## Dataset content
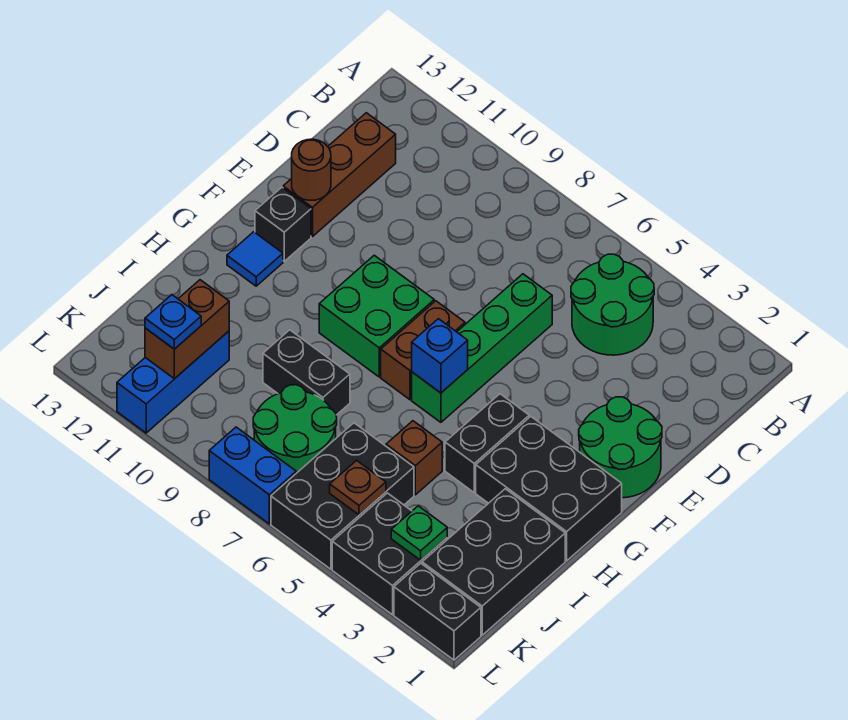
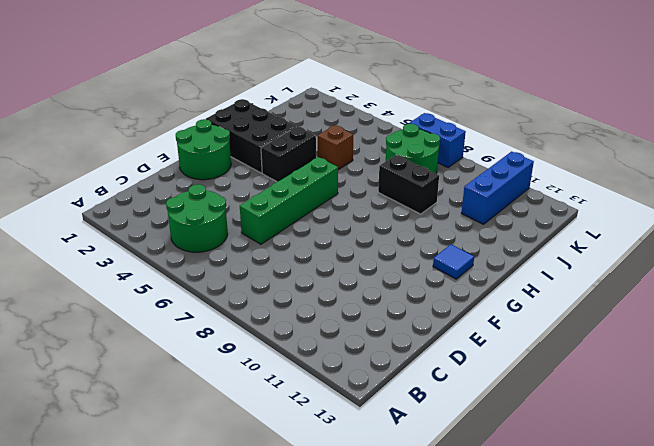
none -> brown brick C12:E12 level 1
none -> brown brick F7:G7 level 1
none -> green brick F8:G9 level 1

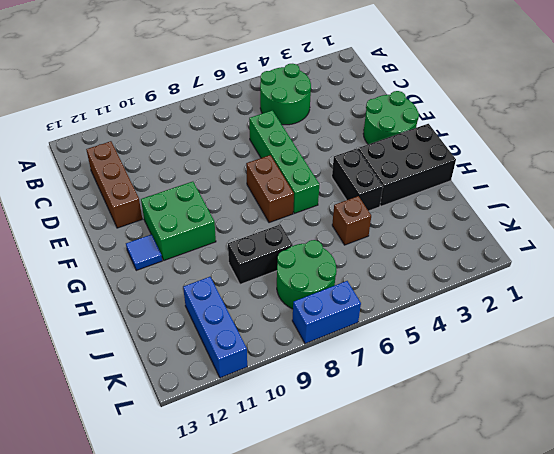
green brick F10:G11 level 1 -> green brick F8:G9 level 1
none -> black brick F12 level 1
none -> black brick I1:K2 level 1
none -> black brick J5:L6 level 1

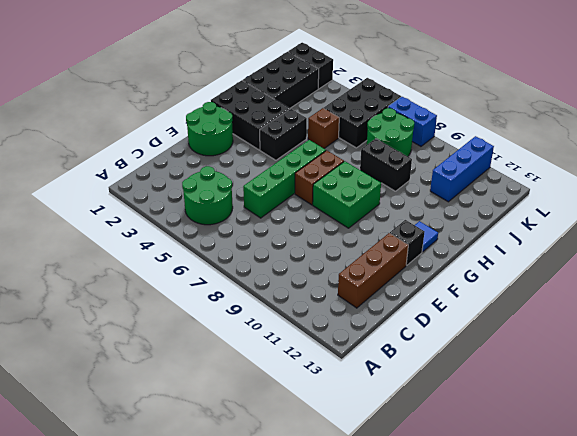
none -> black brick K3:L4 level 1
none -> brown round brick E12 level 2
none -> blue brick G6 level 2

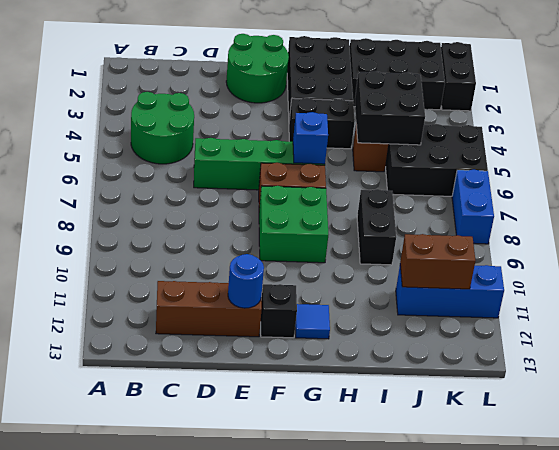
blue round brick E12 level 2 -> brown round brick E12 level 2
black brick I4:J5 level 2 -> black brick K3:L4 level 1
none -> green round brick J7:K8 level 1
none -> green plate K3 level 2
none -> brown plate K5 level 2

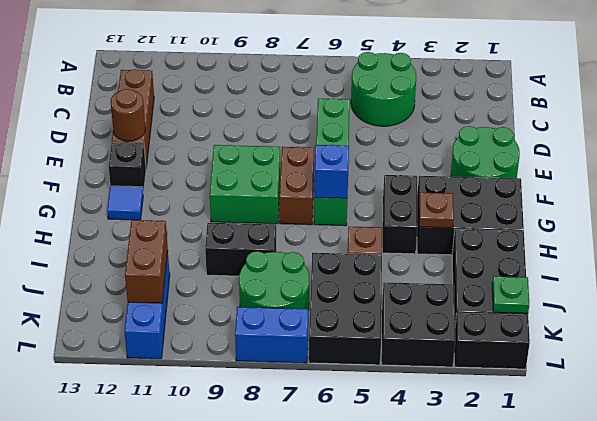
brown plate H3 level 2 -> brown plate K5 level 2
green plate K1 level 2 -> green plate K3 level 2
none -> blue plate K11 level 3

## Task requirements
When you retype the records, keep every word exactly as written and exclude the pictures.

## Answer to this exercise
none -> brown brick C12:E12 level 1
none -> brown brick F7:G7 level 1
none -> green brick F8:G9 level 1

green brick F10:G11 level 1 -> green brick F8:G9 level 1
none -> black brick F12 level 1
none -> black brick I1:K2 level 1
none -> black brick J5:L6 level 1

none -> black brick K3:L4 level 1
none -> brown round brick E12 level 2
none -> blue brick G6 level 2

blue round brick E12 level 2 -> brown round brick E12 level 2
black brick I4:J5 level 2 -> black brick K3:L4 level 1
none -> green round brick J7:K8 level 1
none -> green plate K3 level 2
none -> brown plate K5 level 2

brown plate H3 level 2 -> brown plate K5 level 2
green plate K1 level 2 -> green plate K3 level 2
none -> blue plate K11 level 3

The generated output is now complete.